**TASK ITEM**
Write down exactly the lines from the one below that has "SW3: switch (GND, IC5/RA1)" to the end of the data, both ends included; the pictures should not appear in your copy.

----- MATERIAL PROVIDED -----

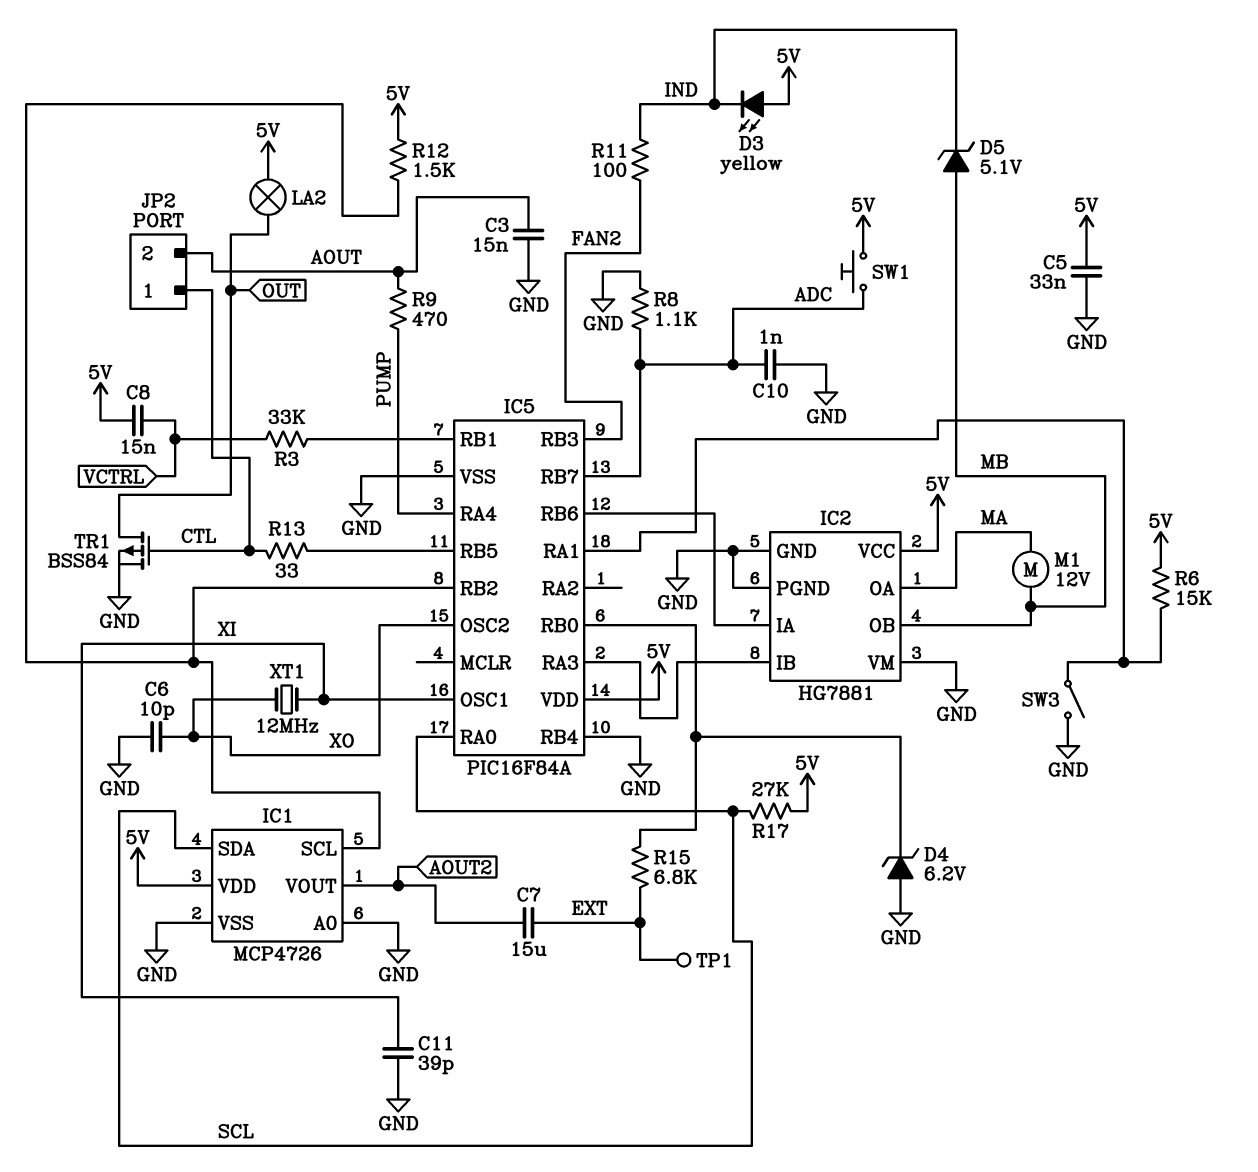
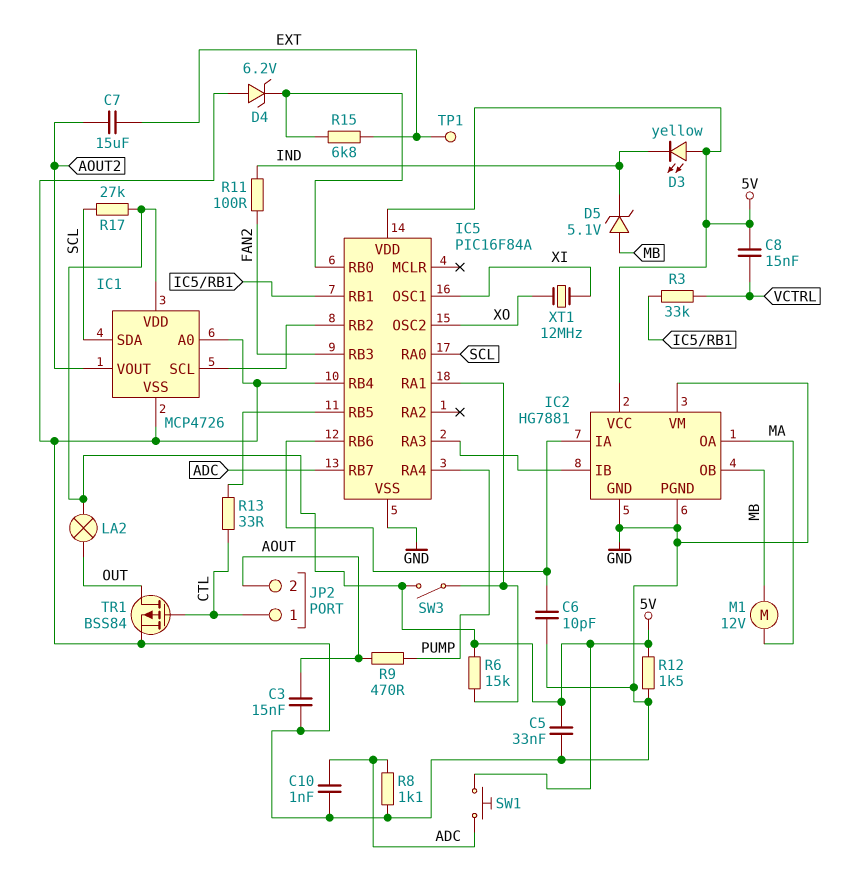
C6: 10pF (GND, XO) -> 10pF (GND, IC2/IA)
C11: 39pF (GND, XI) -> none
R12: 1.5k (5V, IC1/SCL) -> 1.5k (5V, GND)
SW3: switch (GND, IC5/RA1) -> switch (5V, IC5/RA1)

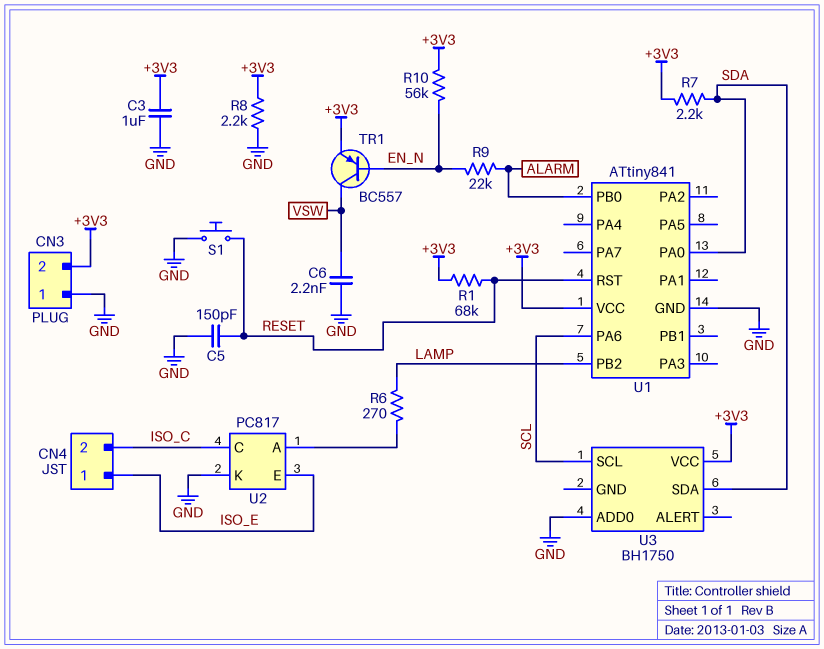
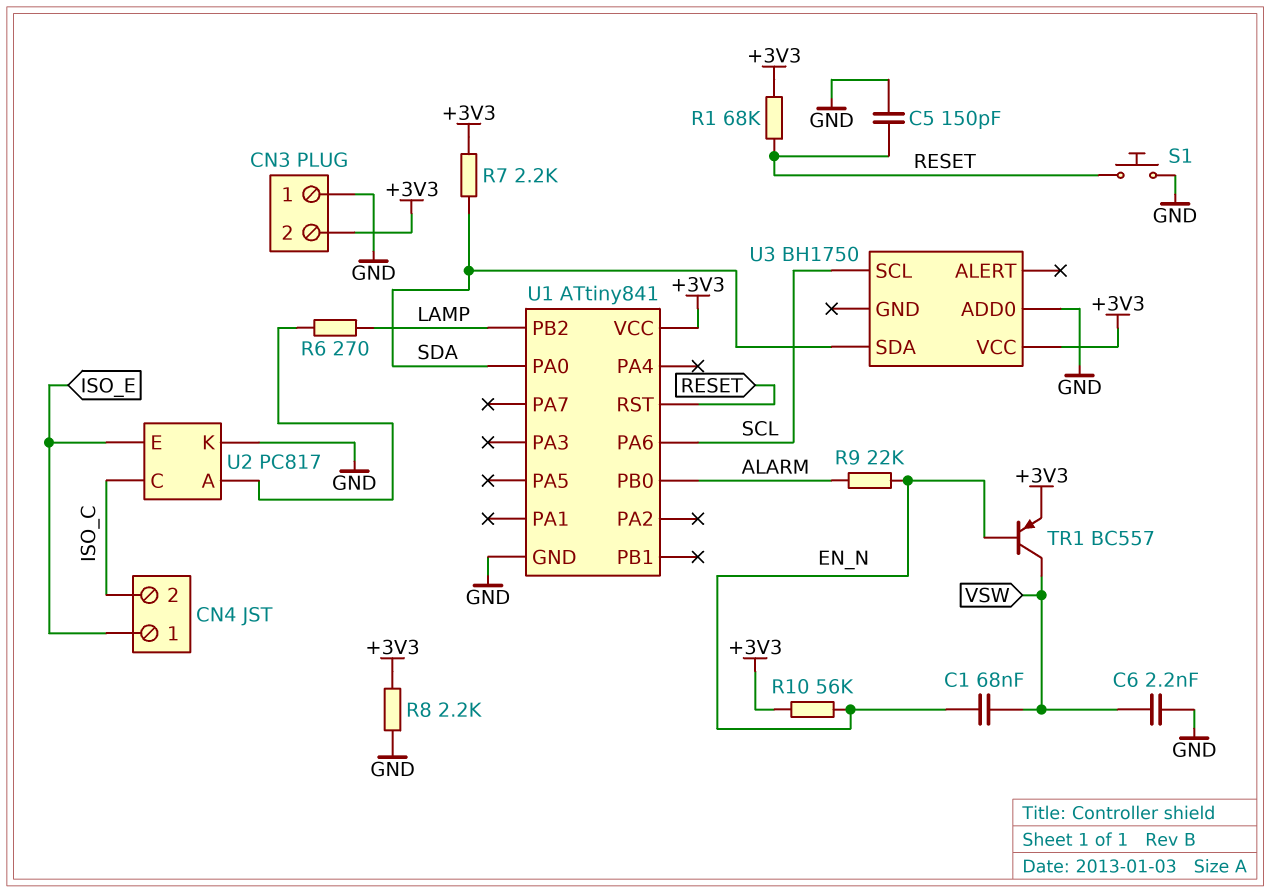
C1: none -> 68nF (EN_N, VSW)
C3: 1uF (+3V3, GND) -> none

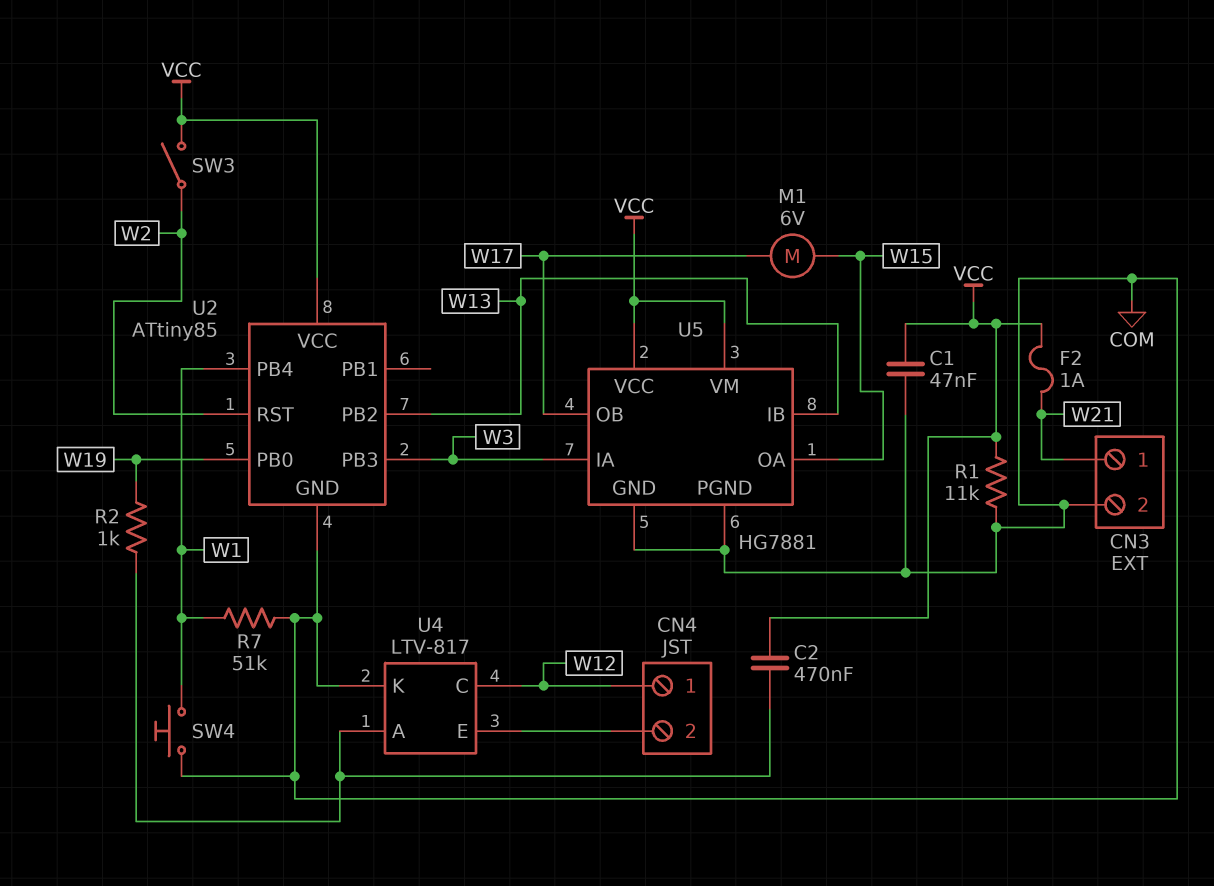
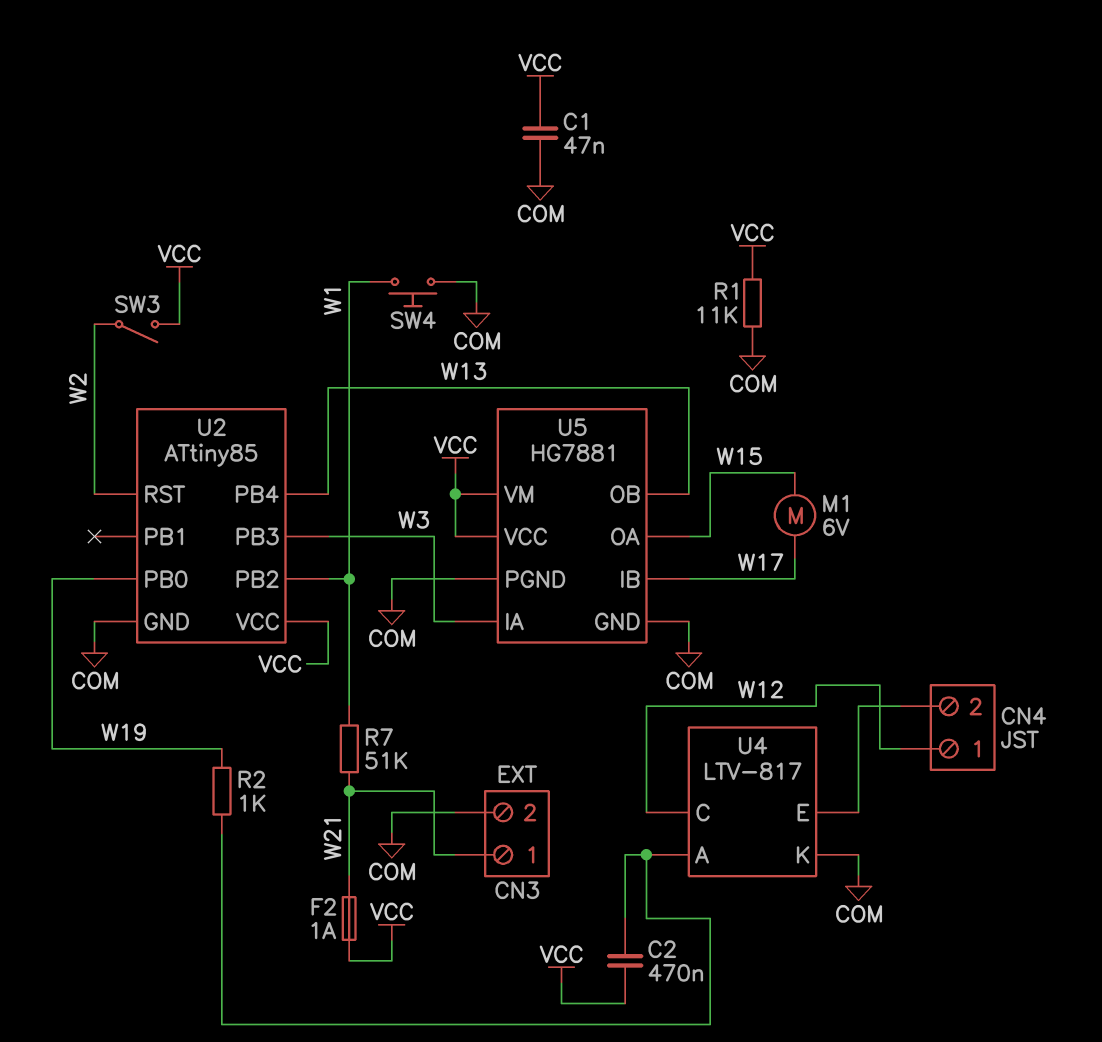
R7: 51k (COM, W1) -> 51k (W1, W21)
U2 pin PB2: W13 -> W1
U2 pin PB4: W1 -> W13
U5 pin IB: W13 -> W17
U5 pin OB: W17 -> W13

-----

**WRITTEN SOLUTION**
SW3: switch (GND, IC5/RA1) -> switch (5V, IC5/RA1)

C1: none -> 68nF (EN_N, VSW)
C3: 1uF (+3V3, GND) -> none

R7: 51k (COM, W1) -> 51k (W1, W21)
U2 pin PB2: W13 -> W1
U2 pin PB4: W1 -> W13
U5 pin IB: W13 -> W17
U5 pin OB: W17 -> W13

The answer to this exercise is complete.